» Task:
Within the listing below, the lines to output run from the one containing "none -> purple can [317,184,366,268]" through the one containing "red ruler [574,248,656,433]"; copy them exactly and nothing else.

» Given entries:
- Opening Delimiter -
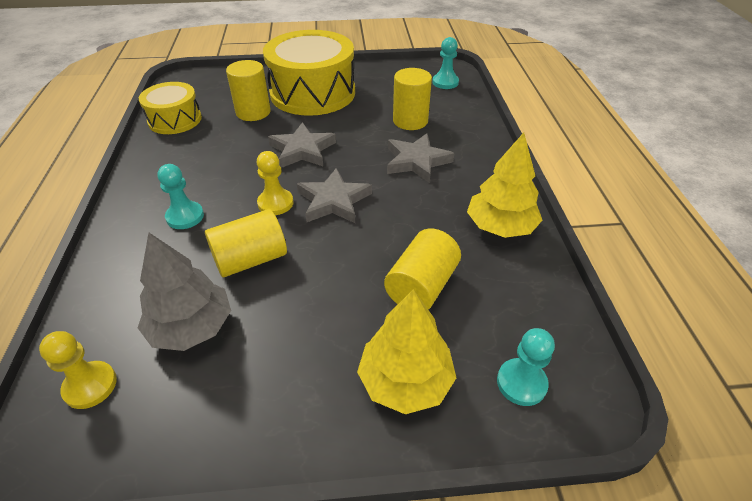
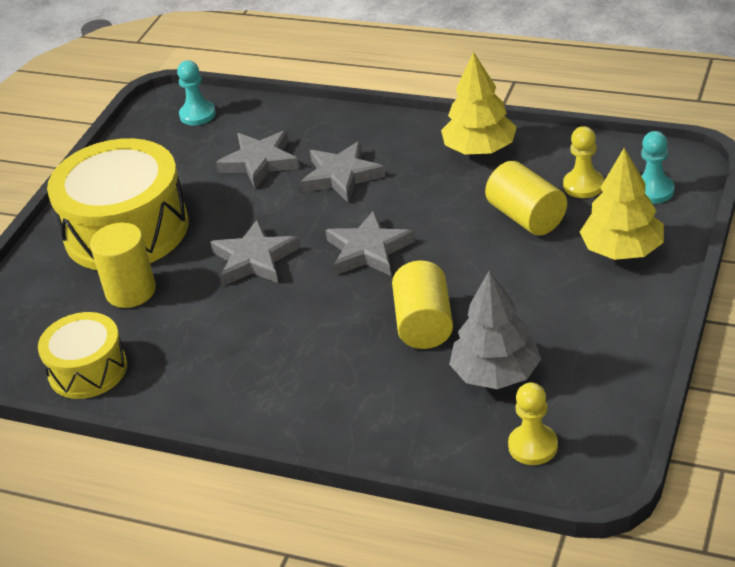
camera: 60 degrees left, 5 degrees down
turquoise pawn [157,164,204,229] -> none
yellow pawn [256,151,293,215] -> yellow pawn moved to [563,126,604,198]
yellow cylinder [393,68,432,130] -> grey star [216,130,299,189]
- Closing Delimiter -
- Opening Delimiter -
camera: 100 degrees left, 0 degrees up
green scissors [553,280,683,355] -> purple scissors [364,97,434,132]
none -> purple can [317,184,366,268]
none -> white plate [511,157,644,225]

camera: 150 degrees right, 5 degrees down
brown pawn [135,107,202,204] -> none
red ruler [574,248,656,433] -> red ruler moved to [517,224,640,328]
- Closing Delimiter -
» Task solution:
none -> purple can [317,184,366,268]
none -> white plate [511,157,644,225]

camera: 150 degrees right, 5 degrees down
brown pawn [135,107,202,204] -> none
red ruler [574,248,656,433] -> red ruler moved to [517,224,640,328]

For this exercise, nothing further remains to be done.